Set the records down again exactly, apart from any pictures in them.

Saved data entries
* * *

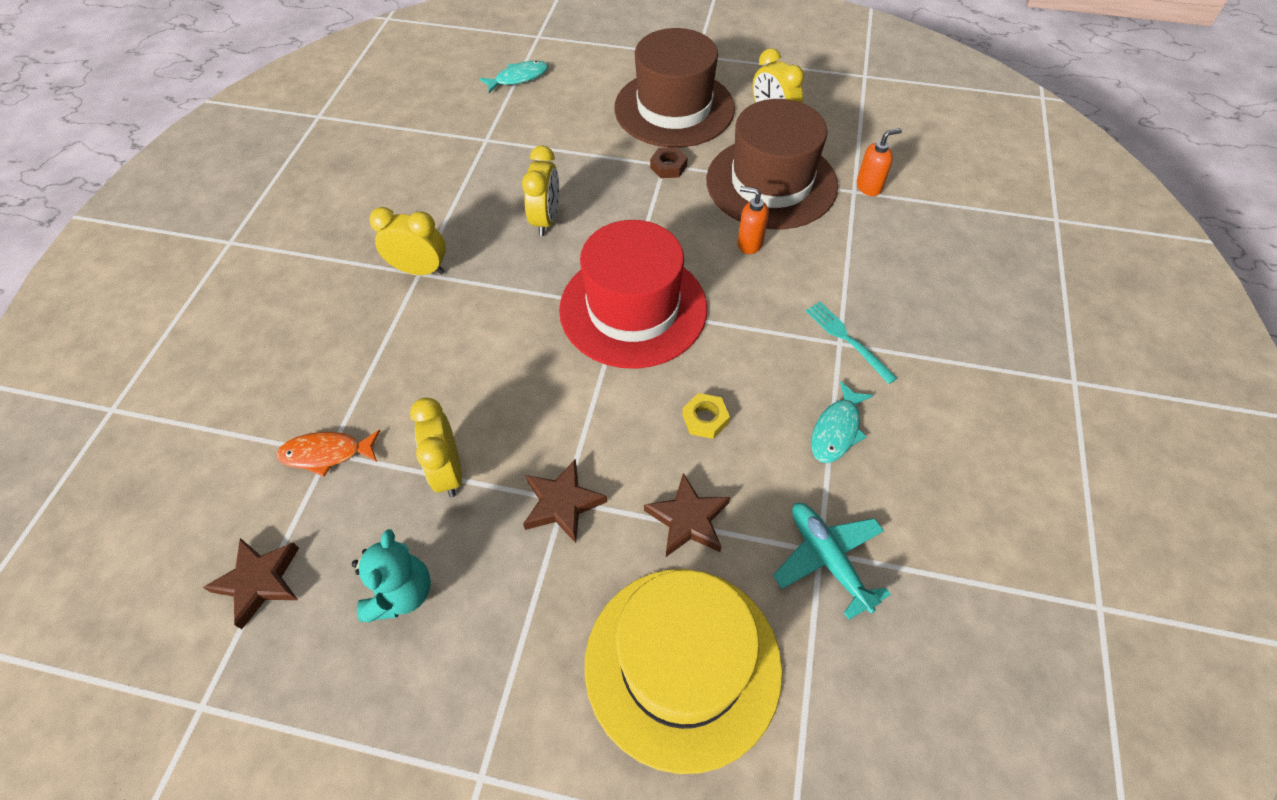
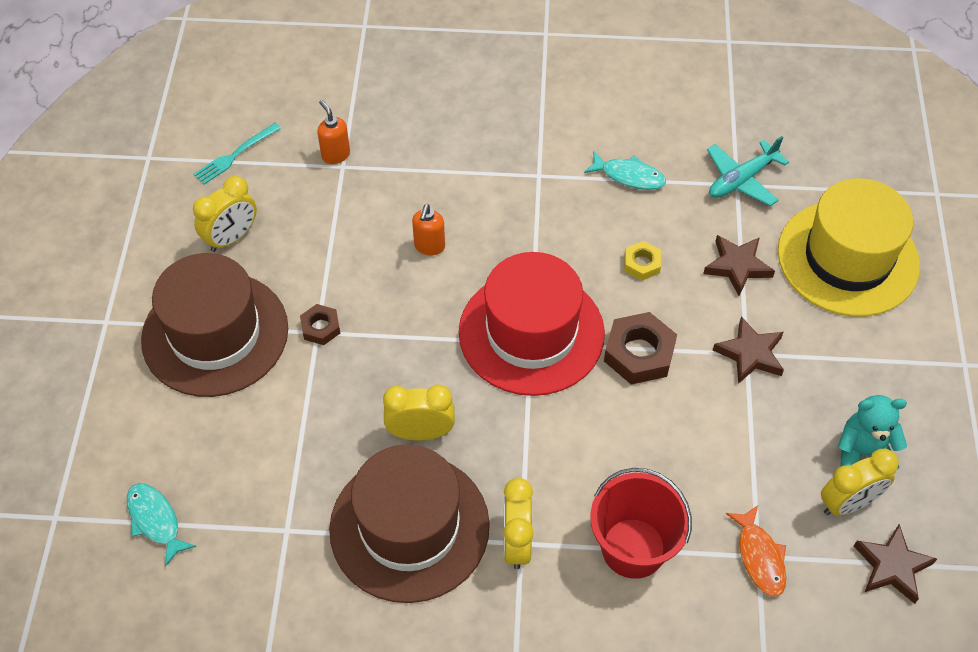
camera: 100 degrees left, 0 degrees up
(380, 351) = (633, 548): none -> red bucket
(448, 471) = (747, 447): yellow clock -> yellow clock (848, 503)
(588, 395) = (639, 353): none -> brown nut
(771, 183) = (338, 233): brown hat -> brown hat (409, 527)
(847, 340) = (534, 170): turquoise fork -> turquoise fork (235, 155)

* * *

SOLUTION FOR THIS TASK ::
camera: 100 degrees left, 0 degrees up
(380, 351) = (633, 548): none -> red bucket
(448, 471) = (747, 447): yellow clock -> yellow clock (848, 503)
(588, 395) = (639, 353): none -> brown nut
(771, 183) = (338, 233): brown hat -> brown hat (409, 527)
(847, 340) = (534, 170): turquoise fork -> turquoise fork (235, 155)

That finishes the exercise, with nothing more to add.